» Goal of the exercise: Every record should be restated exactly, with no images included.

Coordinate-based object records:
# # # #

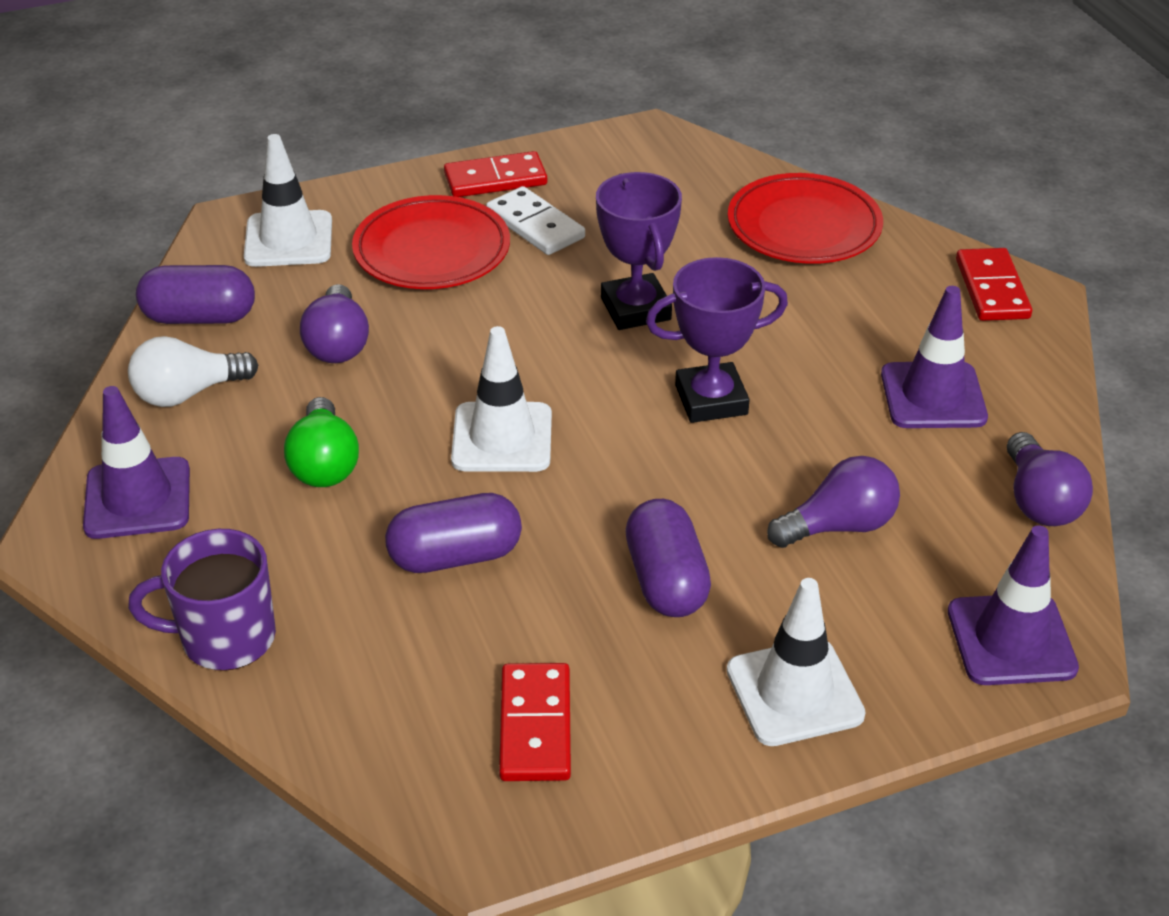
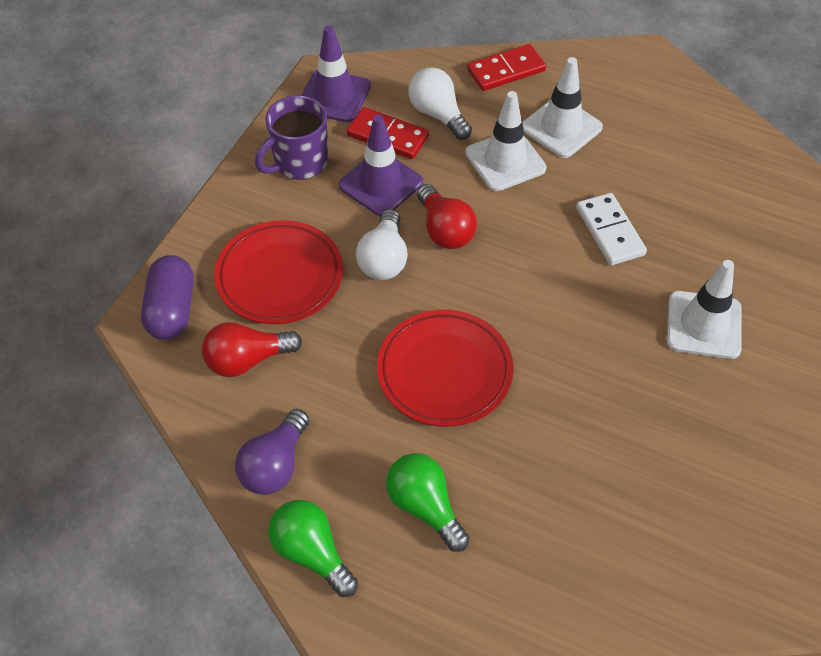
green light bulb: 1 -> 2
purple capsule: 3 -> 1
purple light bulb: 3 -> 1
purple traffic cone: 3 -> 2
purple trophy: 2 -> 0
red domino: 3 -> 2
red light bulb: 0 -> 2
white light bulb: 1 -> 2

# # # #

» Output for this exercise:
green light bulb: 1 -> 2
purple capsule: 3 -> 1
purple light bulb: 3 -> 1
purple traffic cone: 3 -> 2
purple trophy: 2 -> 0
red domino: 3 -> 2
red light bulb: 0 -> 2
white light bulb: 1 -> 2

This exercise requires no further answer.